(Stored records)
*** Begin section ***

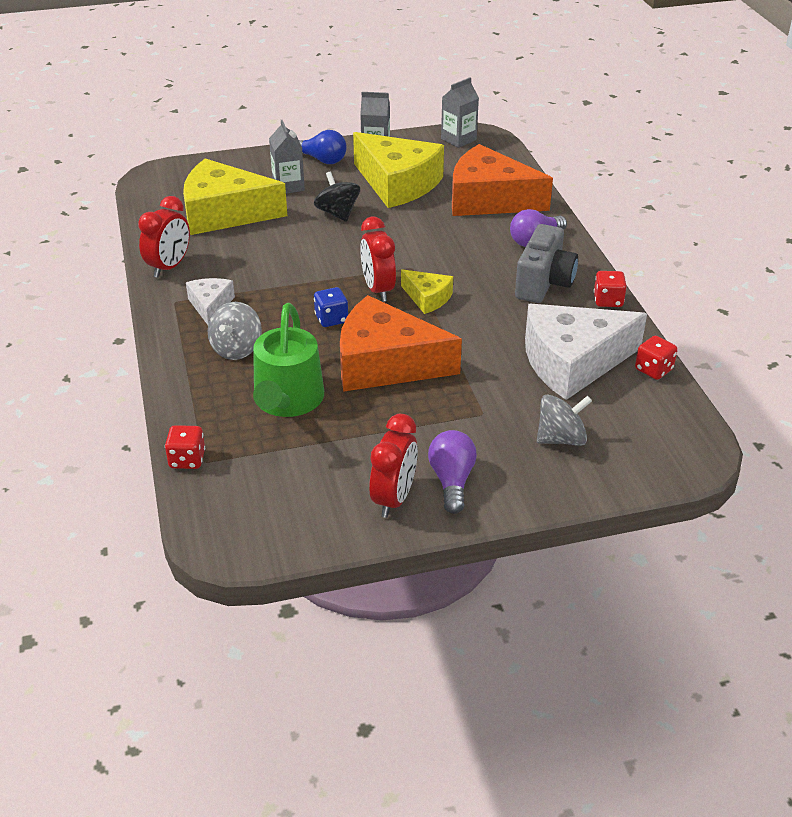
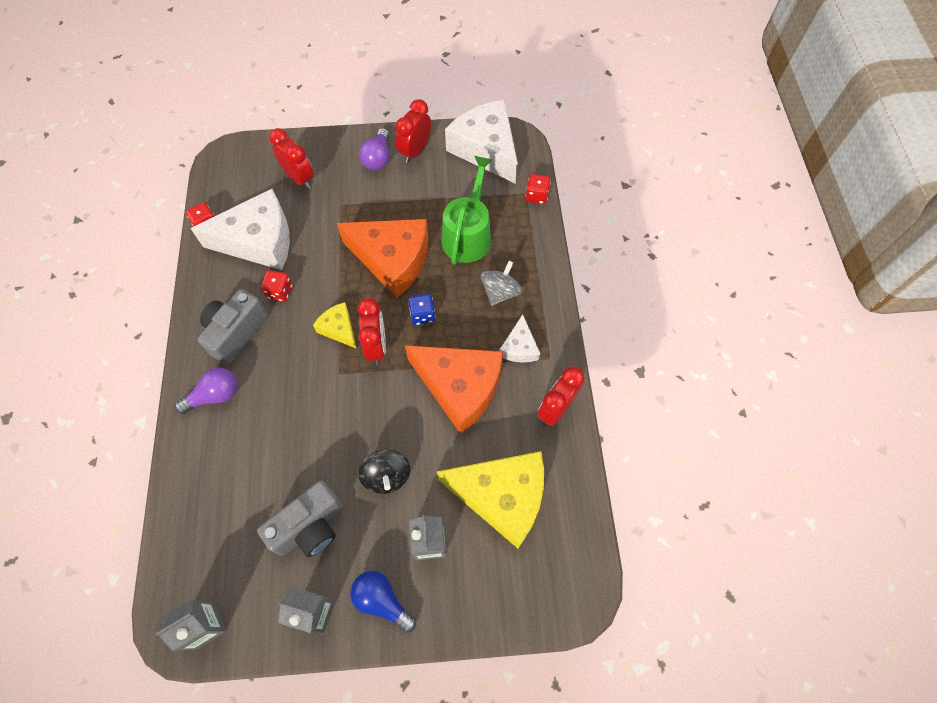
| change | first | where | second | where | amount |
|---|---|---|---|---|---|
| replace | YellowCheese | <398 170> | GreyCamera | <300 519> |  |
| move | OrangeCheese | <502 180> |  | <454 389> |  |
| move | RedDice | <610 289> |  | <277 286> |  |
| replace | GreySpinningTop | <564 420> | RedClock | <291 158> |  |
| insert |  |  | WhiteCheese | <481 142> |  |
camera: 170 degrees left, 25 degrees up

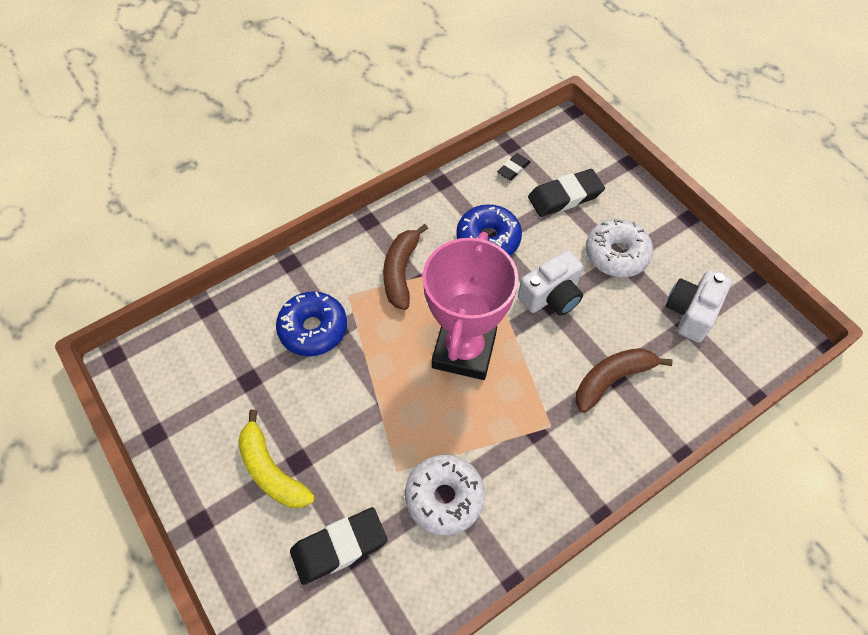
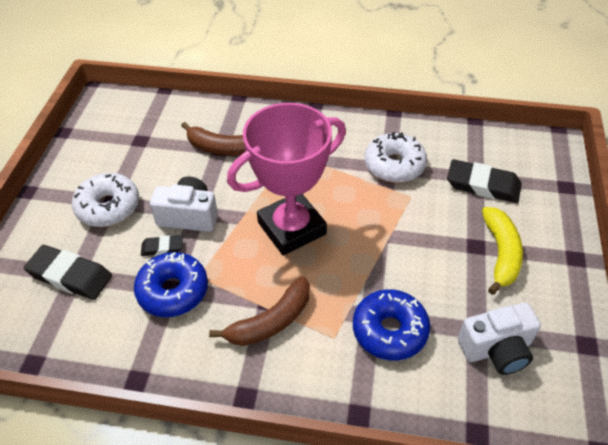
| change | first | where | second | where | amount |
|---|---|---|---|---|---|
| move | BlackEraser | <514 167> |  | <162 245> |  |
| move | WhiteCamera | <699 306> |  | <499 339> |  |
camera: 135 degrees left, 10 degrees down

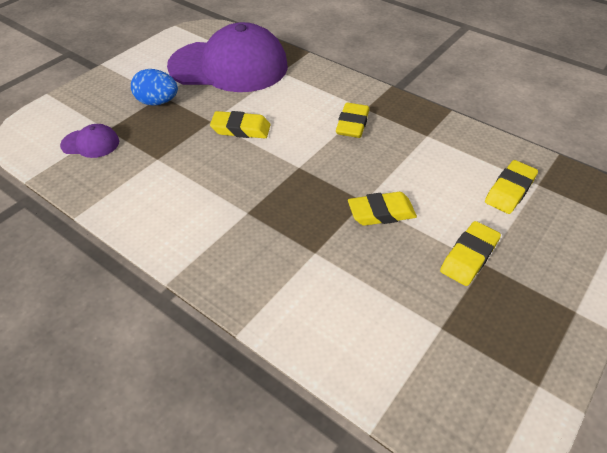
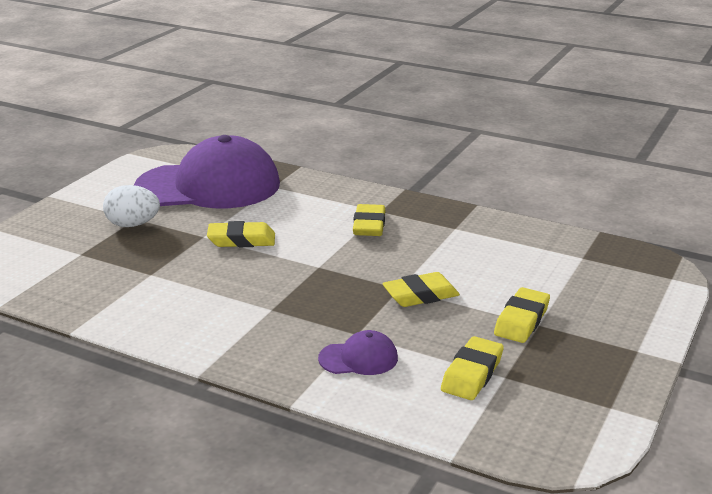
| change | first | where | second | where | amount |
|---|---|---|---|---|---|
| recolor | BlueEgg | <154 87> | WhiteEgg | <131 206> |  |
| move | PurpleCap | <89 141> |  | <358 352> |  |
| move | YellowEraser | <511 187> |  | <472 368> |  |
camera: 10 degrees left, 20 degrees down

*** End section ***

▸ What this task involves: Repeat the records above exactly, without pictures.

▸ Answer section:
| change | first | where | second | where | amount |
|---|---|---|---|---|---|
| replace | YellowCheese | <398 170> | GreyCamera | <300 519> |  |
| move | OrangeCheese | <502 180> |  | <454 389> |  |
| move | RedDice | <610 289> |  | <277 286> |  |
| replace | GreySpinningTop | <564 420> | RedClock | <291 158> |  |
| insert |  |  | WhiteCheese | <481 142> |  |
camera: 170 degrees left, 25 degrees up

| change | first | where | second | where | amount |
|---|---|---|---|---|---|
| move | BlackEraser | <514 167> |  | <162 245> |  |
| move | WhiteCamera | <699 306> |  | <499 339> |  |
camera: 135 degrees left, 10 degrees down

| change | first | where | second | where | amount |
|---|---|---|---|---|---|
| recolor | BlueEgg | <154 87> | WhiteEgg | <131 206> |  |
| move | PurpleCap | <89 141> |  | <358 352> |  |
| move | YellowEraser | <511 187> |  | <472 368> |  |
camera: 10 degrees left, 20 degrees down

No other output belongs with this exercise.